------ Input records

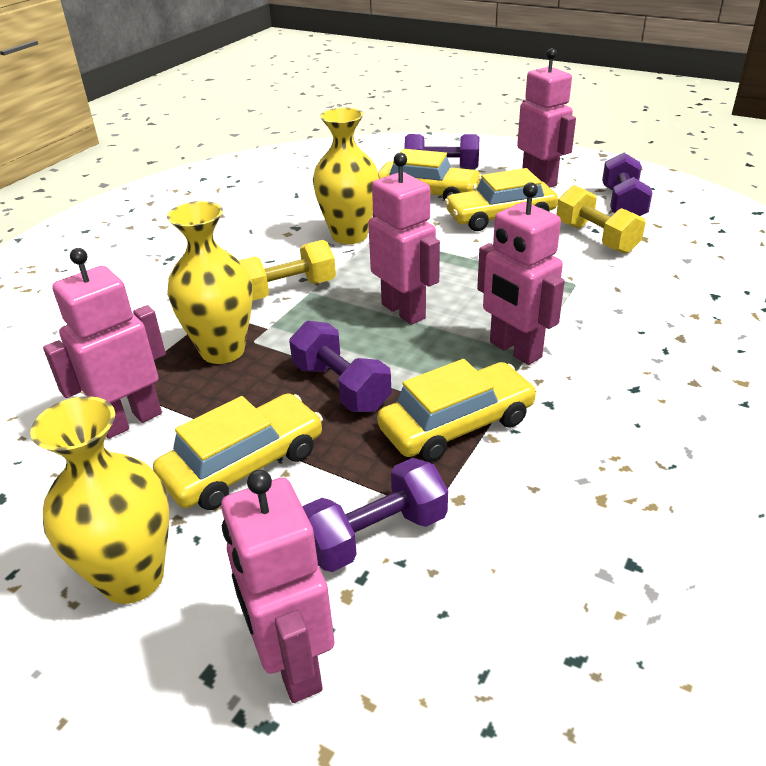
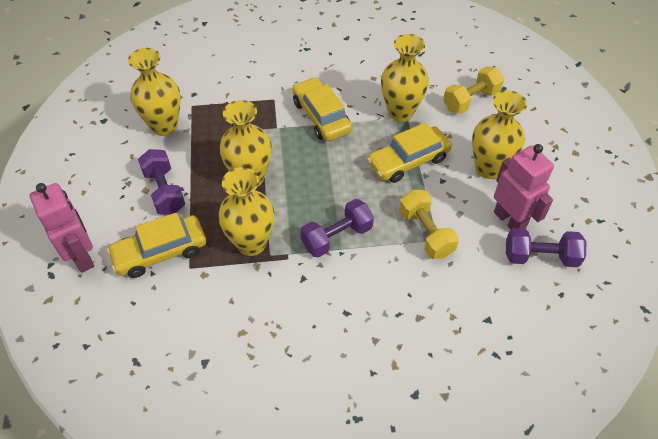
pink robot: 5 -> 2
purple dumbbell: 4 -> 3
yellow car: 4 -> 3
yellow vase: 3 -> 5

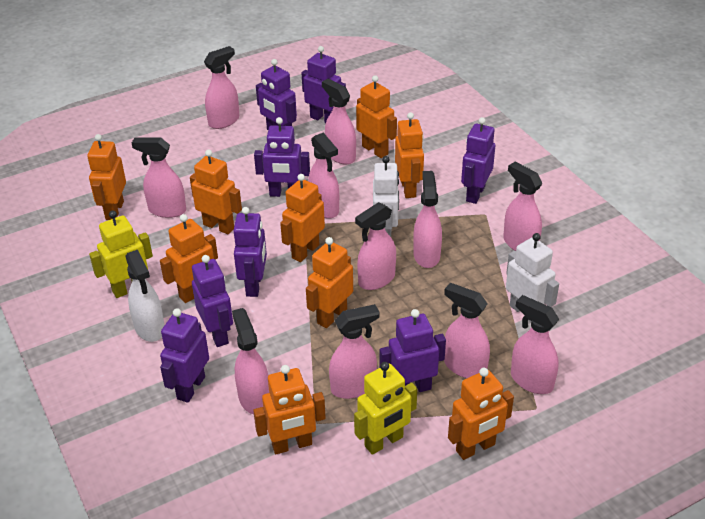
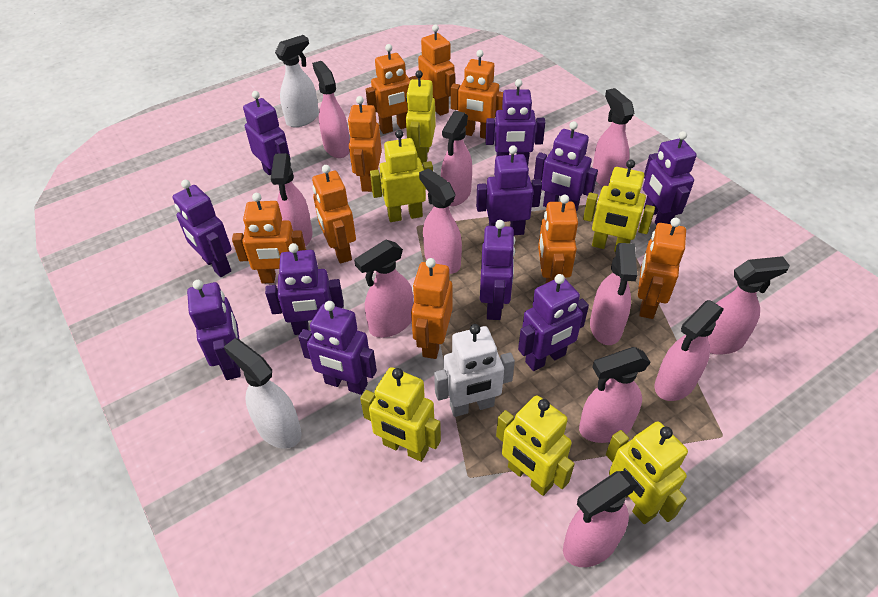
purple robot: 8 -> 11
white robot: 2 -> 1
white spray bottle: 1 -> 2
yellow robot: 2 -> 6

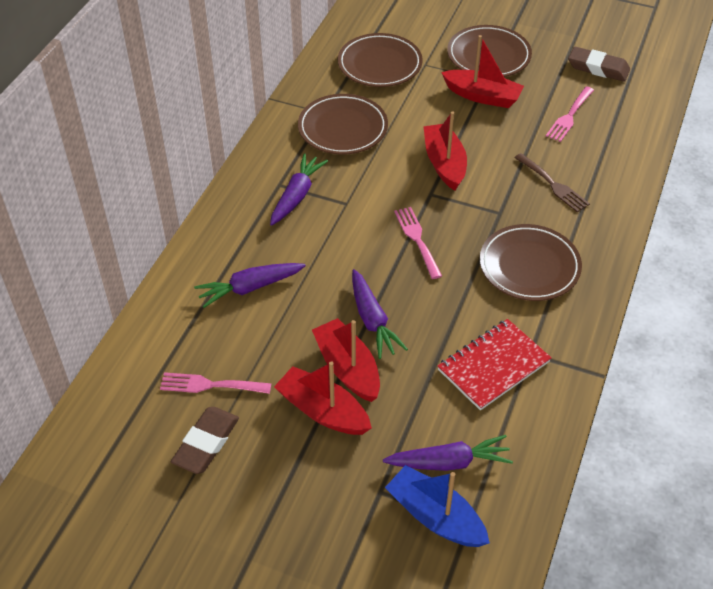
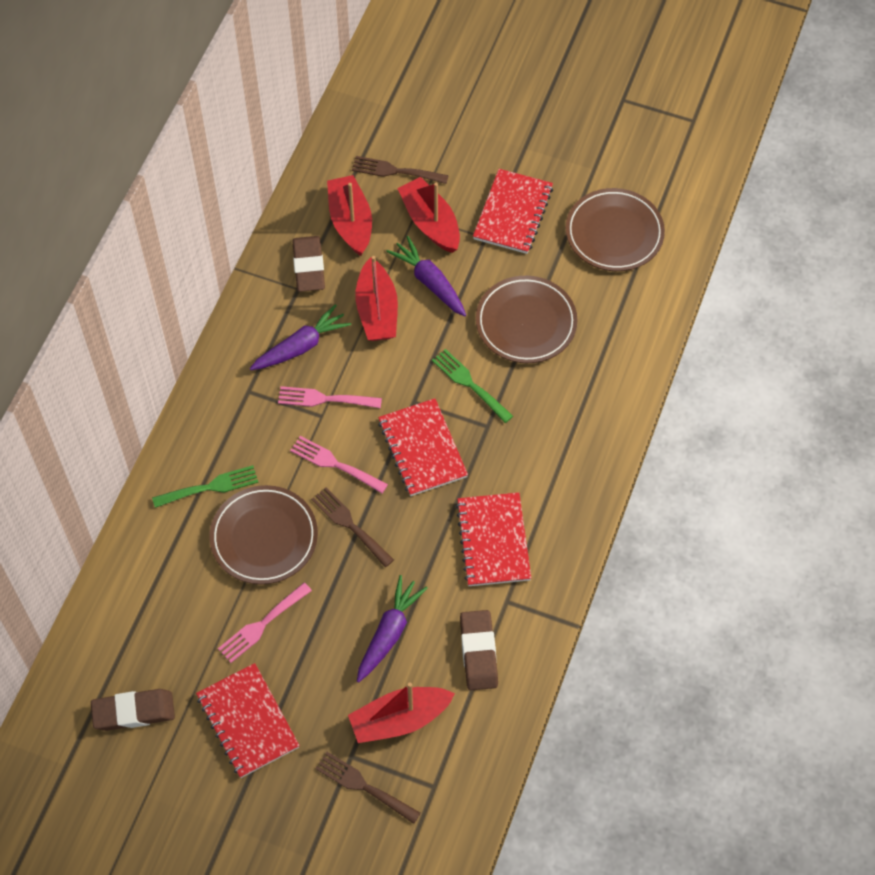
blue boat: 1 -> 0
brown eraser: 2 -> 3
brown fork: 1 -> 3
brown plate: 4 -> 3
green fork: 0 -> 2
purple carrot: 4 -> 3
red notebook: 1 -> 4

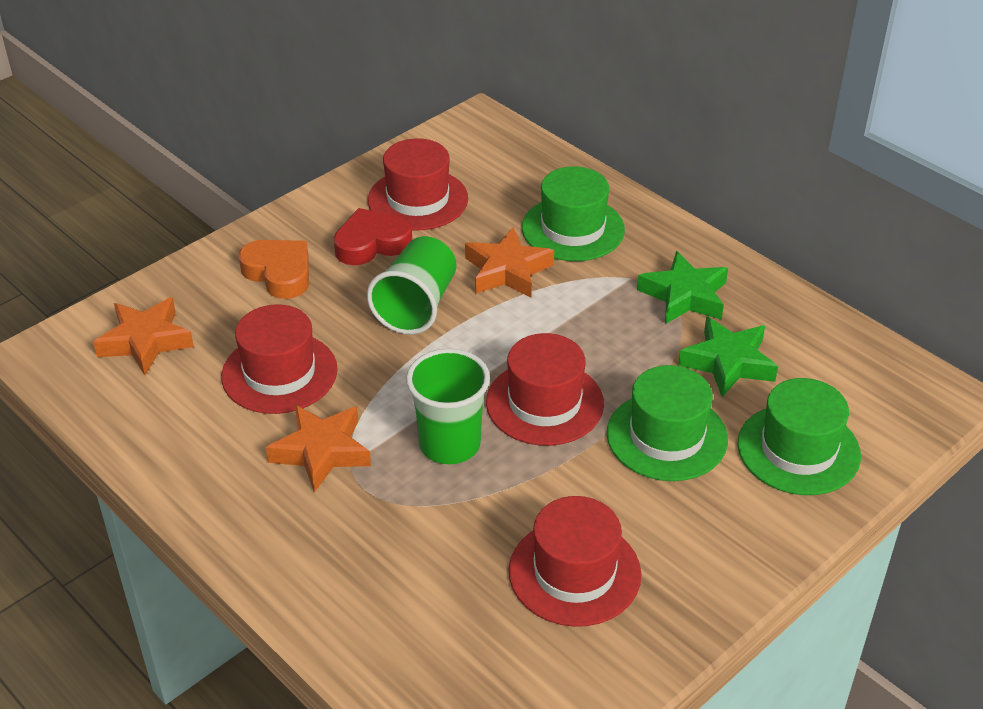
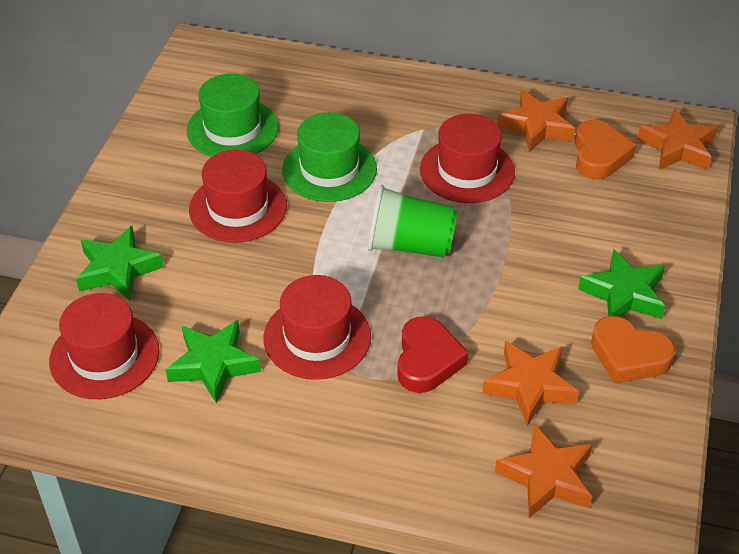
green cup: 2 -> 1
green hat: 3 -> 2
green star: 2 -> 3
orange heart: 1 -> 2
orange star: 3 -> 4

------------

**What is required**
The lines from the one containing "purple dumbbell: 4 -> 3" to the end of the material must be output exactly, both ends included; no picture may appear.

**Task output**
purple dumbbell: 4 -> 3
yellow car: 4 -> 3
yellow vase: 3 -> 5

purple robot: 8 -> 11
white robot: 2 -> 1
white spray bottle: 1 -> 2
yellow robot: 2 -> 6

blue boat: 1 -> 0
brown eraser: 2 -> 3
brown fork: 1 -> 3
brown plate: 4 -> 3
green fork: 0 -> 2
purple carrot: 4 -> 3
red notebook: 1 -> 4

green cup: 2 -> 1
green hat: 3 -> 2
green star: 2 -> 3
orange heart: 1 -> 2
orange star: 3 -> 4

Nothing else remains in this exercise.